Transcribe the records below in full; pictures stay out of the copy.

Structured diff data
---+---

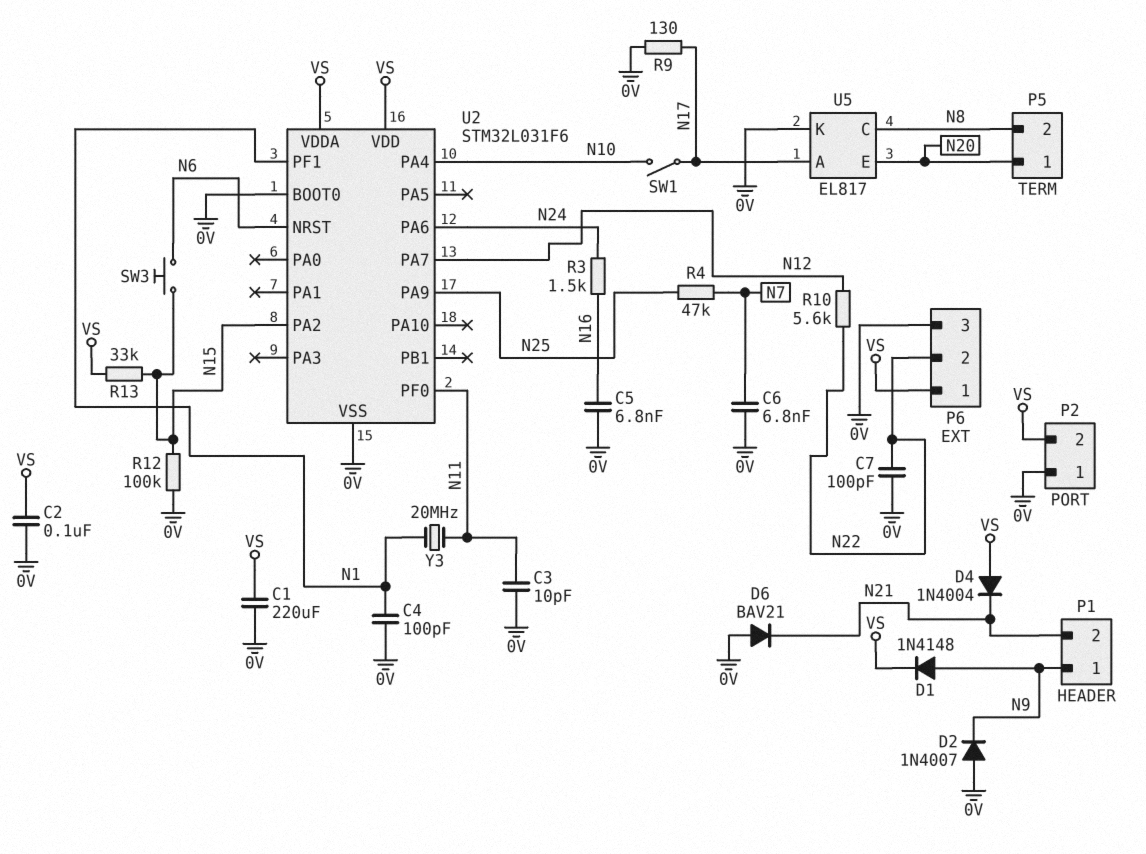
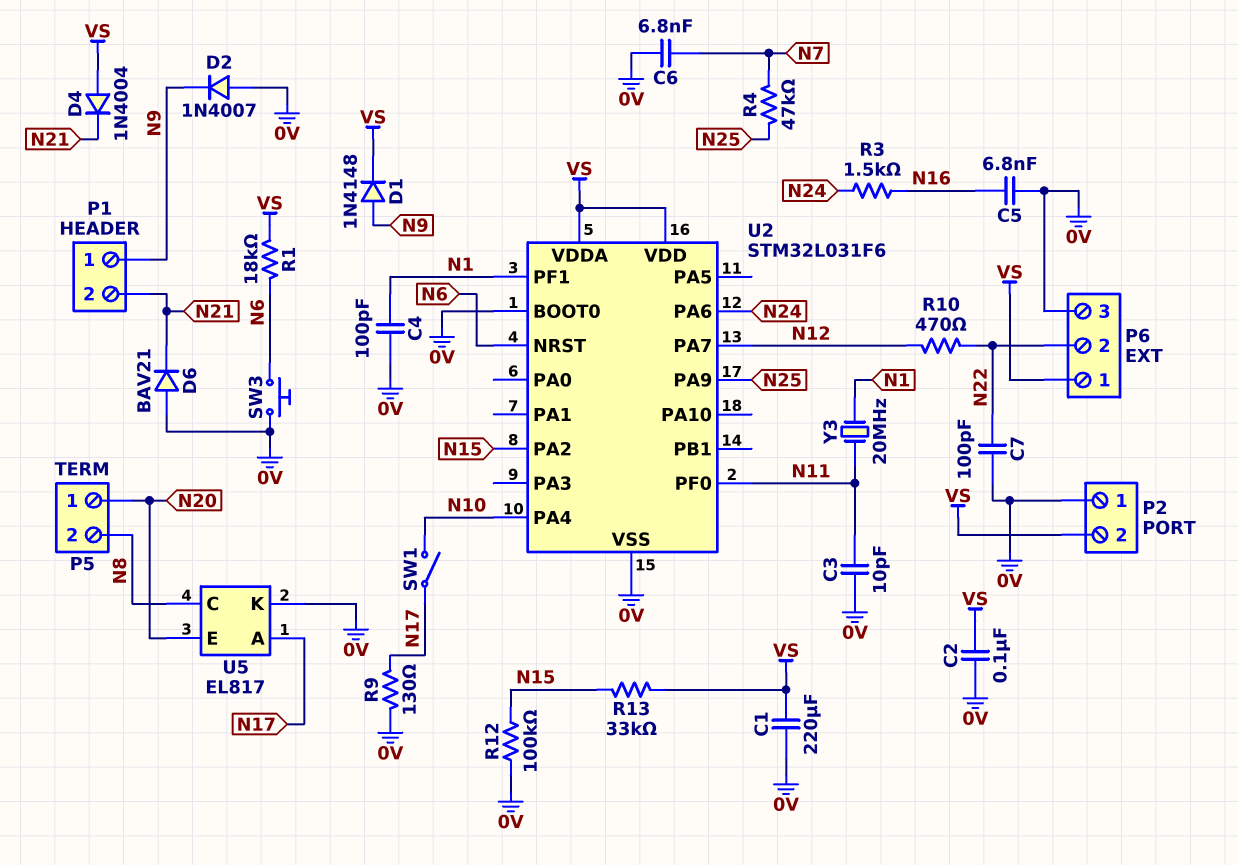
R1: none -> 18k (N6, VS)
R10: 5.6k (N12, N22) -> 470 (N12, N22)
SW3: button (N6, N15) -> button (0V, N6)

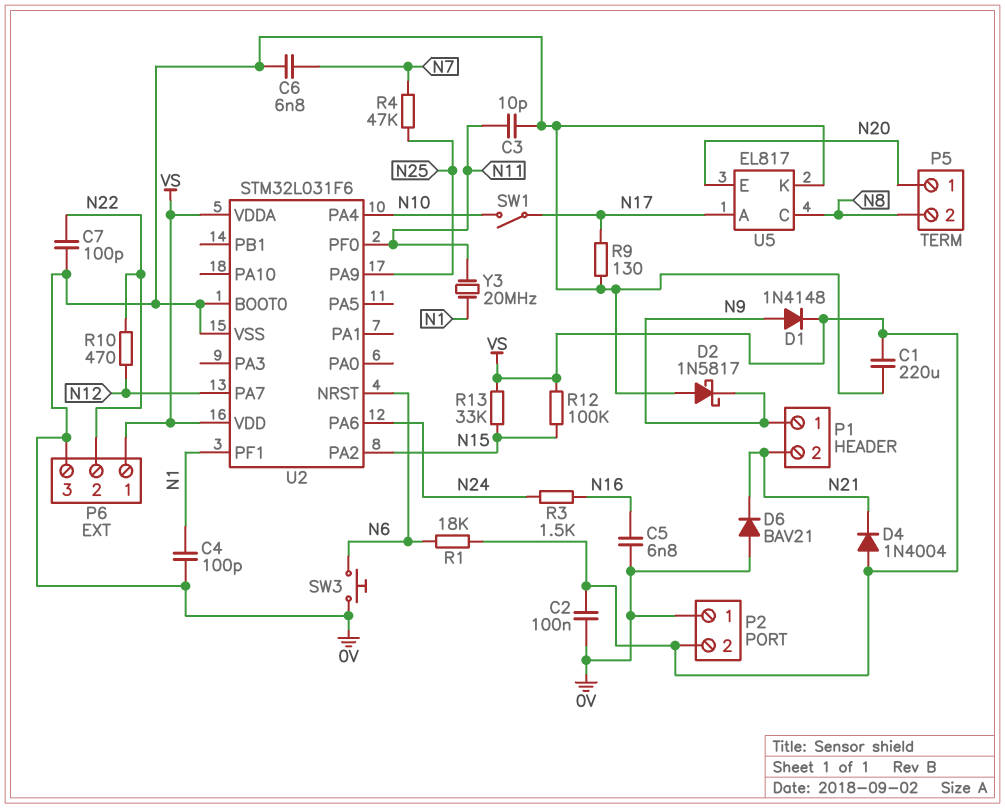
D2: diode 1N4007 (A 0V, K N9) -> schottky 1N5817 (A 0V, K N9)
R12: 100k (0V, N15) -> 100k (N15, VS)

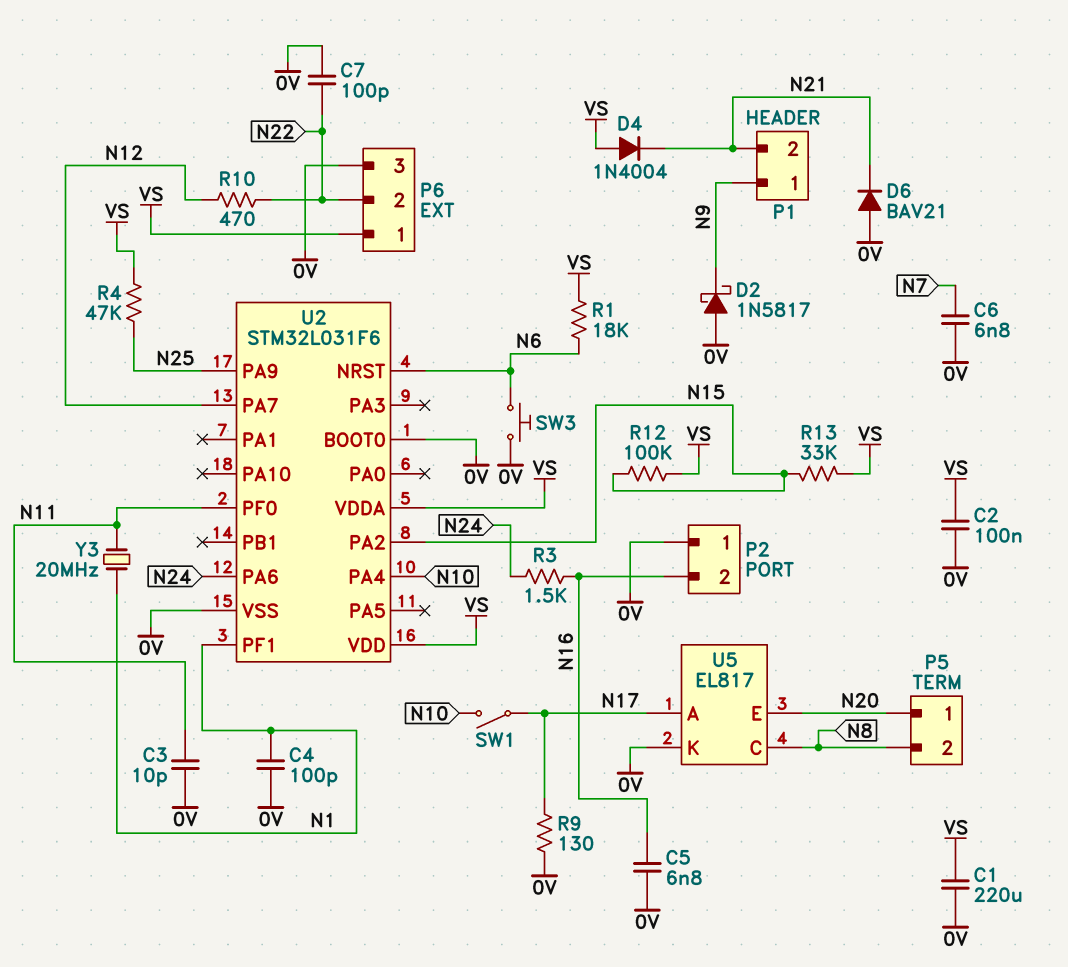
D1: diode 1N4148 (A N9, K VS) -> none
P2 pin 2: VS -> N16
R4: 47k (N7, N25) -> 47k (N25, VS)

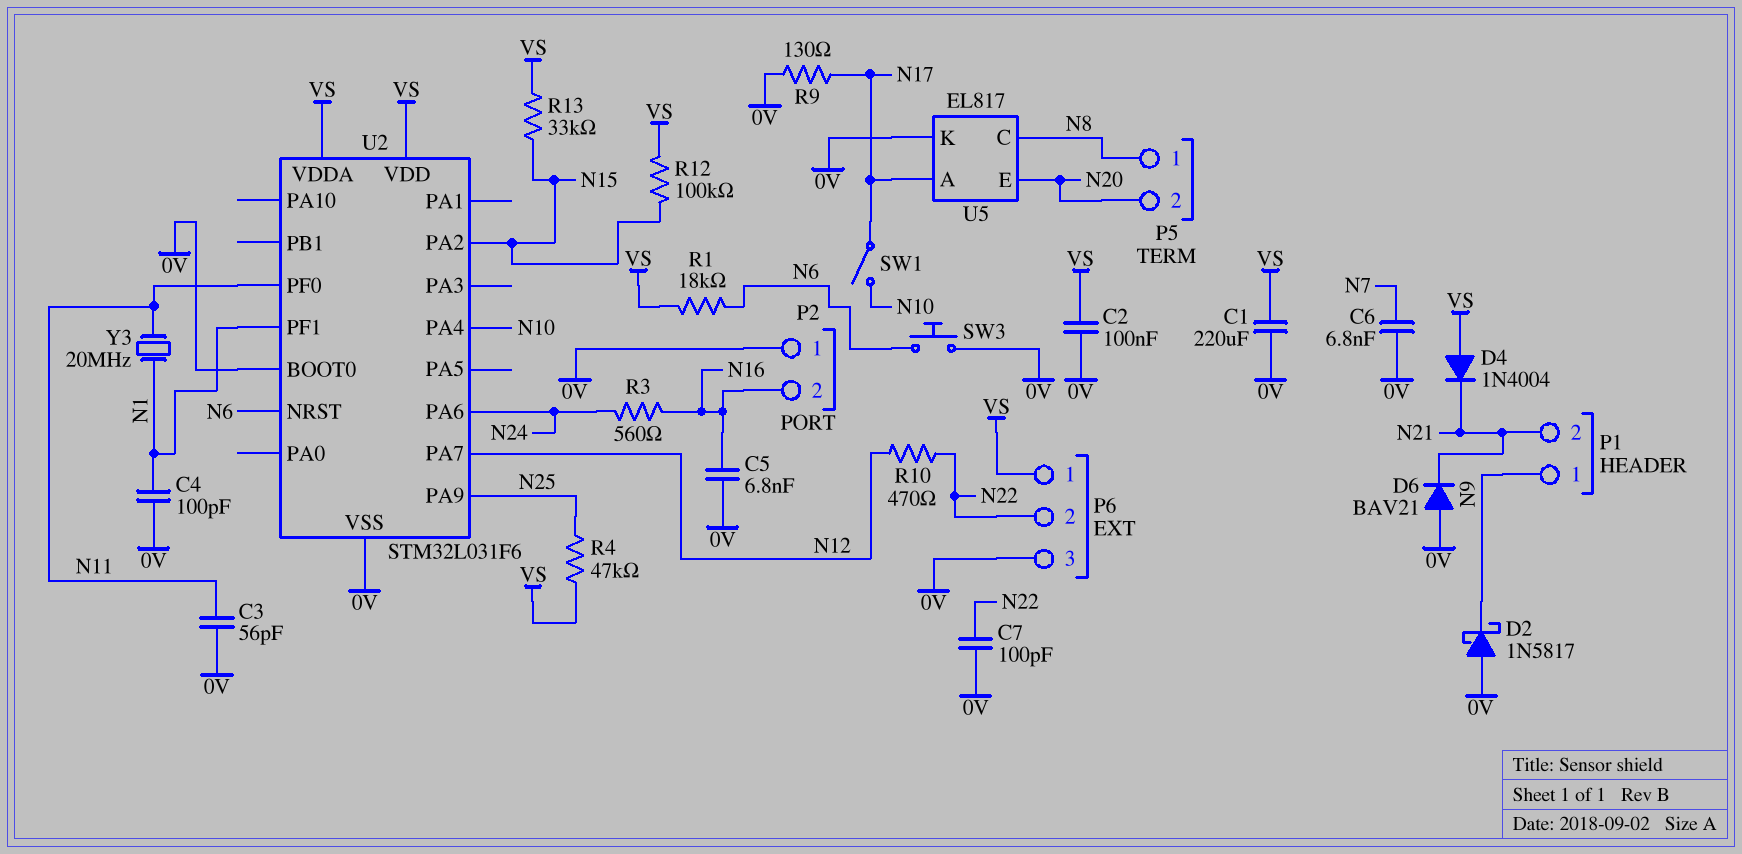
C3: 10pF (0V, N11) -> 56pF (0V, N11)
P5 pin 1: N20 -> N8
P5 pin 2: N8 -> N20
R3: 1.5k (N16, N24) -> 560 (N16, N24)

---+---

▸ **RESULT BELOW**:
R1: none -> 18k (N6, VS)
R10: 5.6k (N12, N22) -> 470 (N12, N22)
SW3: button (N6, N15) -> button (0V, N6)

D2: diode 1N4007 (A 0V, K N9) -> schottky 1N5817 (A 0V, K N9)
R12: 100k (0V, N15) -> 100k (N15, VS)

D1: diode 1N4148 (A N9, K VS) -> none
P2 pin 2: VS -> N16
R4: 47k (N7, N25) -> 47k (N25, VS)

C3: 10pF (0V, N11) -> 56pF (0V, N11)
P5 pin 1: N20 -> N8
P5 pin 2: N8 -> N20
R3: 1.5k (N16, N24) -> 560 (N16, N24)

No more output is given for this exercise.